- EXERCISE GOAL: Please set down, exactly, the line with "C101: 150nF (GND, VA) -> 1.5uF (GND, VA)" and all lines that follow it through the end of the records below.
======== EXERCISE DATA ========
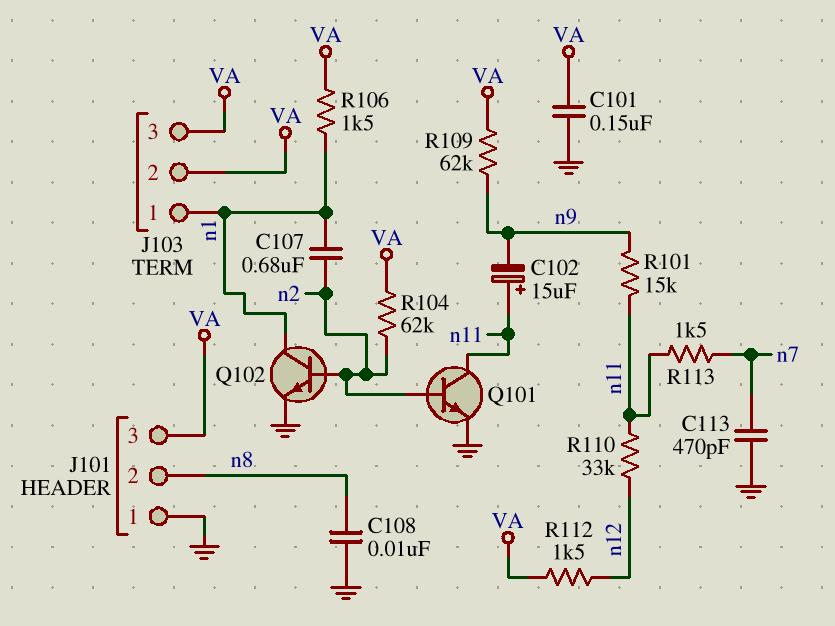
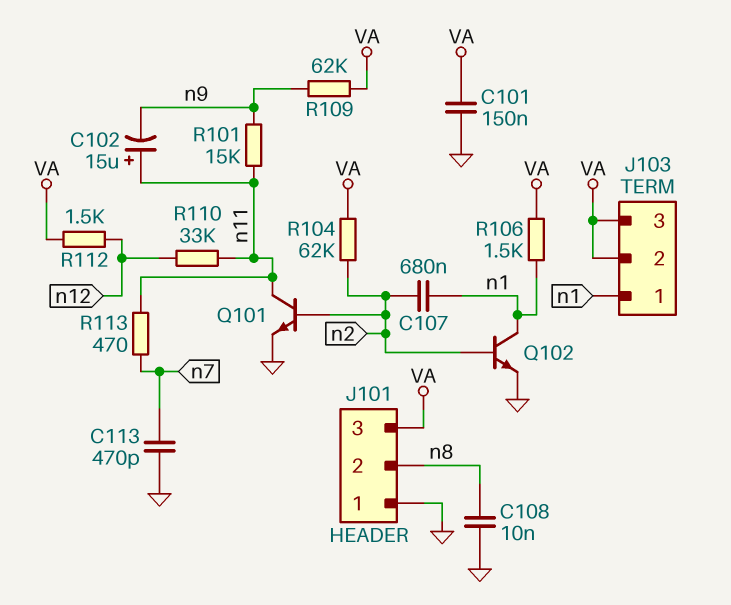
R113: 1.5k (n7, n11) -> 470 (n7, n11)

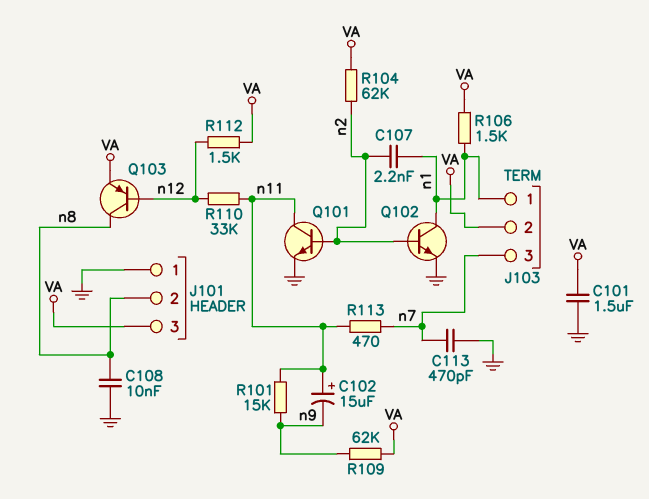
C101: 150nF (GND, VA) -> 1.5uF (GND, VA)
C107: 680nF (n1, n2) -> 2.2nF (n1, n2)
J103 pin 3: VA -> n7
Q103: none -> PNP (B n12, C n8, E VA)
========
- TASK RESPONSE:
C101: 150nF (GND, VA) -> 1.5uF (GND, VA)
C107: 680nF (n1, n2) -> 2.2nF (n1, n2)
J103 pin 3: VA -> n7
Q103: none -> PNP (B n12, C n8, E VA)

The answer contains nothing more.